__Requirement__: Output exactly, in the material below, the lines from the one with "blue mug: 4 -> 6" through the one with "white cake: 2 -> 3". Omit all pictures.
*** Opening Provided information ***
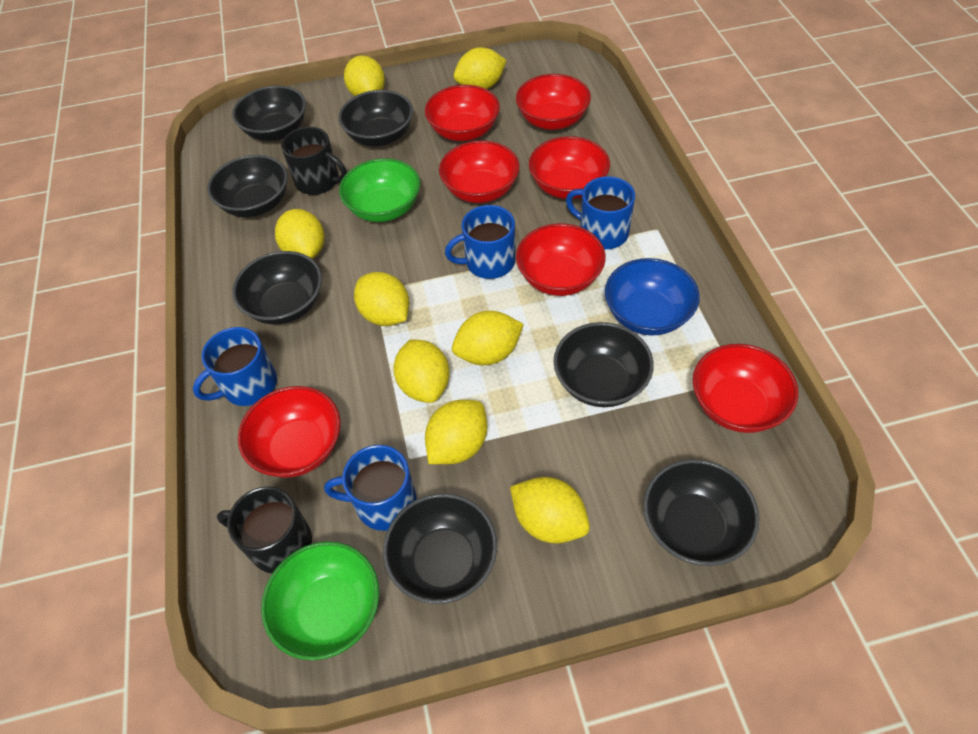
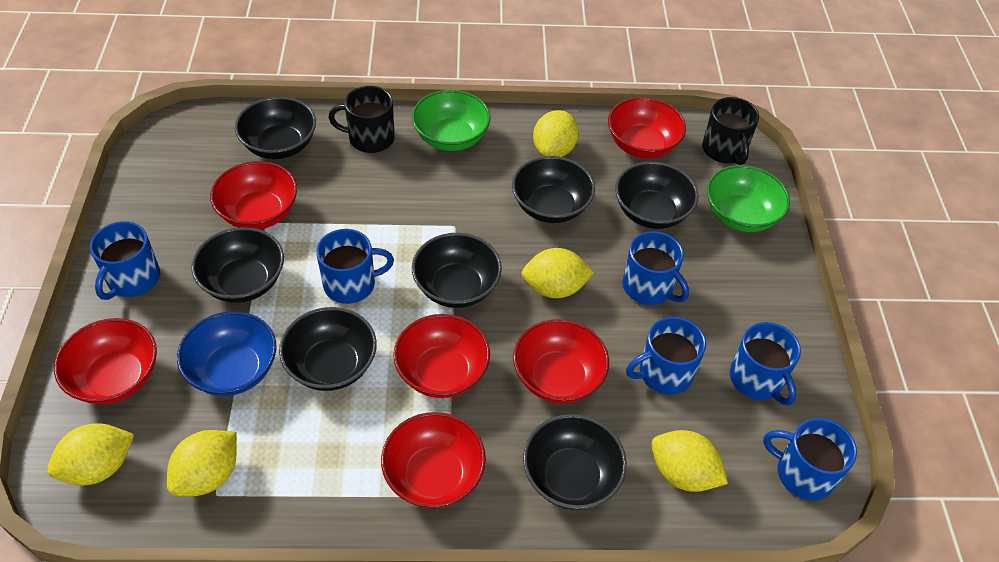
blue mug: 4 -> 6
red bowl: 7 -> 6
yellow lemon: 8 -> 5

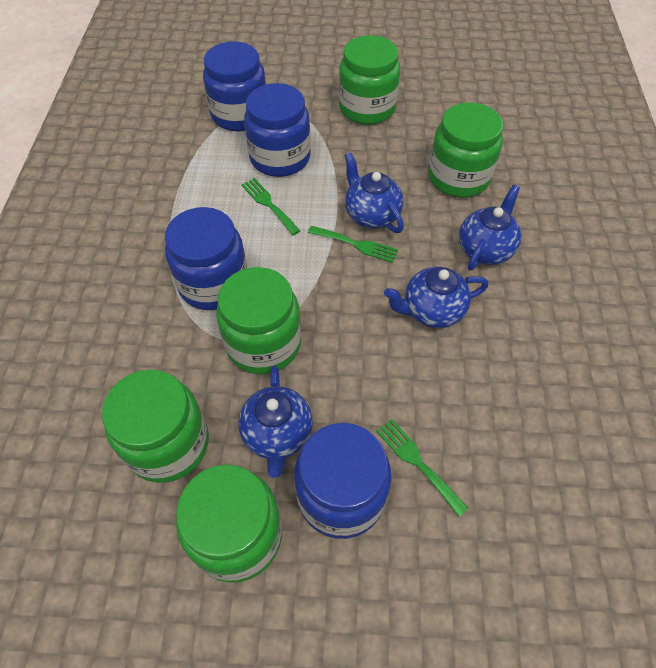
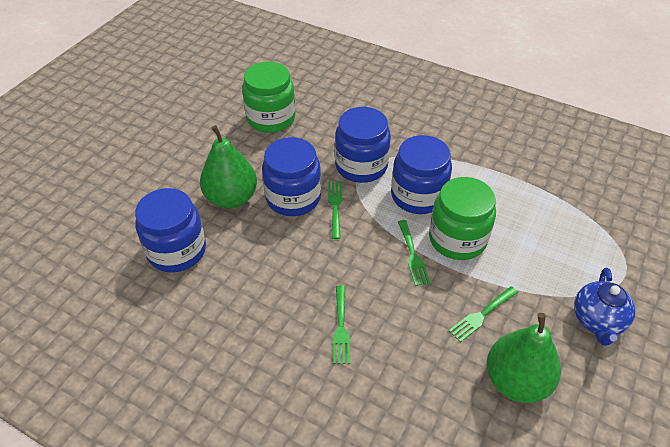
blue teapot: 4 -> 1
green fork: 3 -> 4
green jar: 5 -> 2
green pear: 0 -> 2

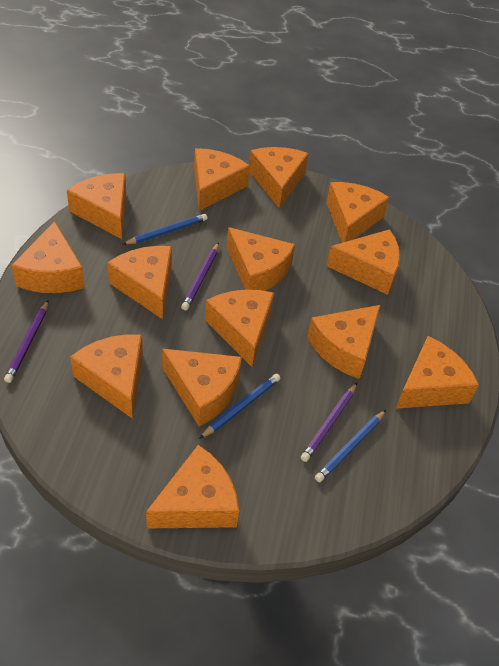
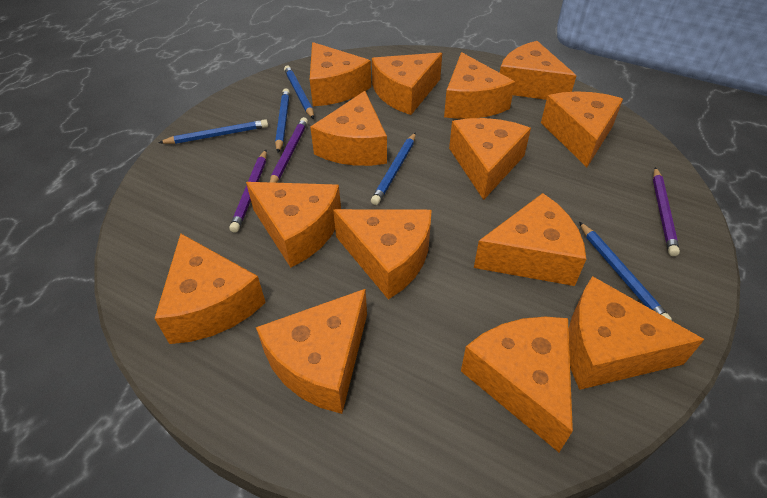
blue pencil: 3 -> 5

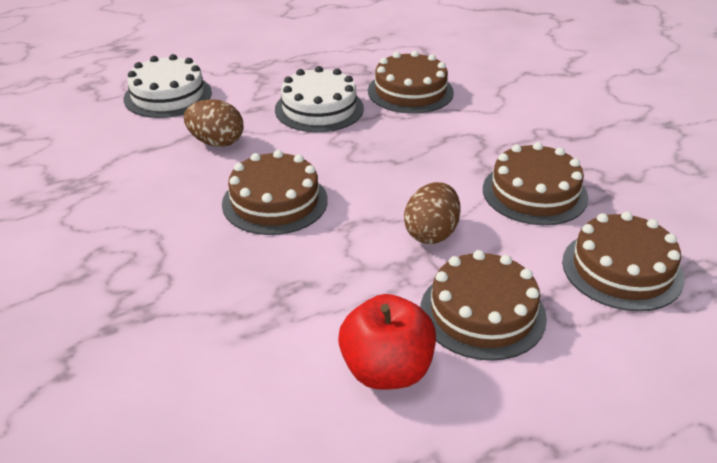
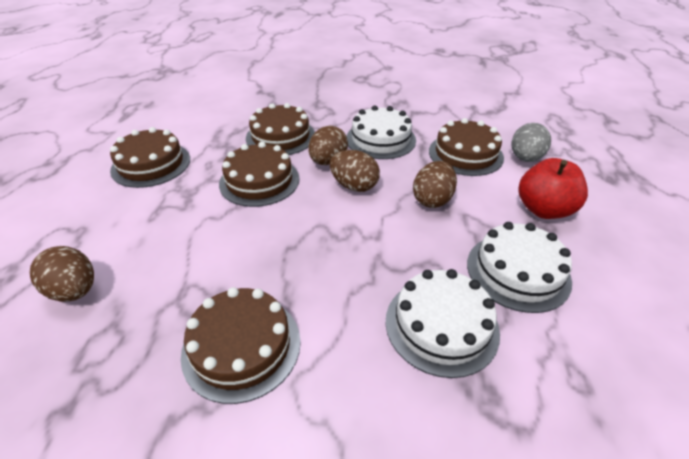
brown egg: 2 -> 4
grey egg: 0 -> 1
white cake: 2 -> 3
*** Closing Provided information ***
*** Opening Provided information ***
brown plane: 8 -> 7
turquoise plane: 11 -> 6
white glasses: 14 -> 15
*** Closing Provided information ***
*** Opening Provided information ***
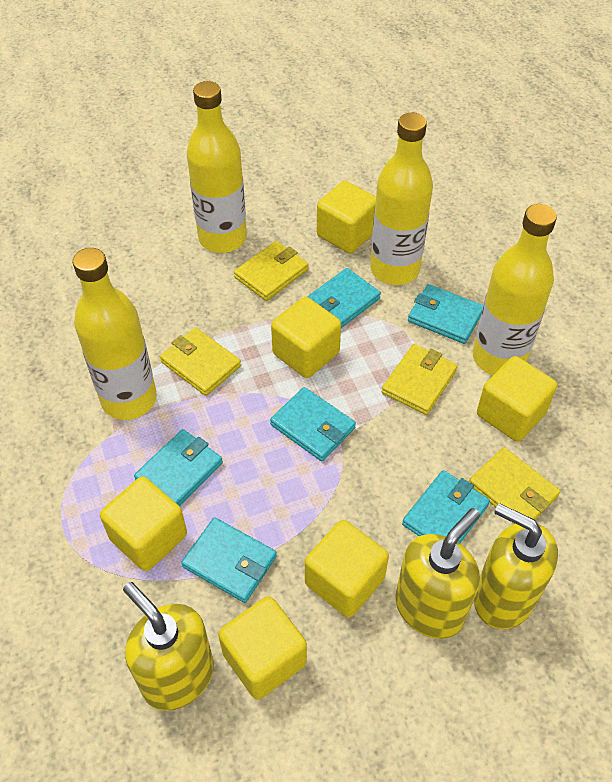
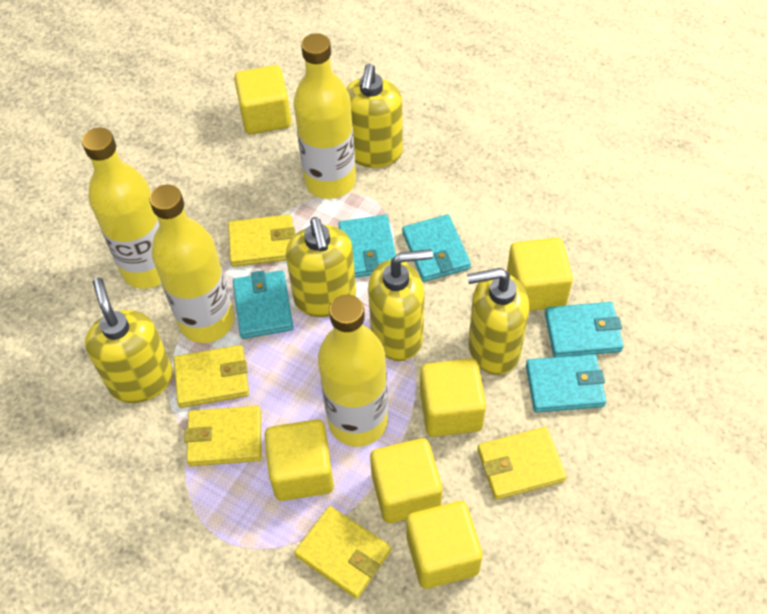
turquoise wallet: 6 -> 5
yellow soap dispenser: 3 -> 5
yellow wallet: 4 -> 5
*** Closing Provided information ***
__Response to the task__:
blue mug: 4 -> 6
red bowl: 7 -> 6
yellow lemon: 8 -> 5

blue teapot: 4 -> 1
green fork: 3 -> 4
green jar: 5 -> 2
green pear: 0 -> 2

blue pencil: 3 -> 5

brown egg: 2 -> 4
grey egg: 0 -> 1
white cake: 2 -> 3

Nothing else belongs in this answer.